Below this line is a set of entries; quote exactly the lines from the line that contains "black box: 1 -> 3" to the line that contains "yellow key: 6 -> 4", both lines included.

- Opening Delimiter -

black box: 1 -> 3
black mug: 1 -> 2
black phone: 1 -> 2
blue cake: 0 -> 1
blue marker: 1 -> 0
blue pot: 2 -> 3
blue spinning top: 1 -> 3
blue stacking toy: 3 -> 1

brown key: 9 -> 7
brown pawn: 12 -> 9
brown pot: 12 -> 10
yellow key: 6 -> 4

- Closing Delimiter -
- Opening Delimiter -

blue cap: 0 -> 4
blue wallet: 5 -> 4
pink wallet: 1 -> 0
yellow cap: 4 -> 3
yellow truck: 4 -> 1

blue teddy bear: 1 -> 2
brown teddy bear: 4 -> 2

- Closing Delimiter -

SOLUTION TO THIS TASK —
black box: 1 -> 3
black mug: 1 -> 2
black phone: 1 -> 2
blue cake: 0 -> 1
blue marker: 1 -> 0
blue pot: 2 -> 3
blue spinning top: 1 -> 3
blue stacking toy: 3 -> 1

brown key: 9 -> 7
brown pawn: 12 -> 9
brown pot: 12 -> 10
yellow key: 6 -> 4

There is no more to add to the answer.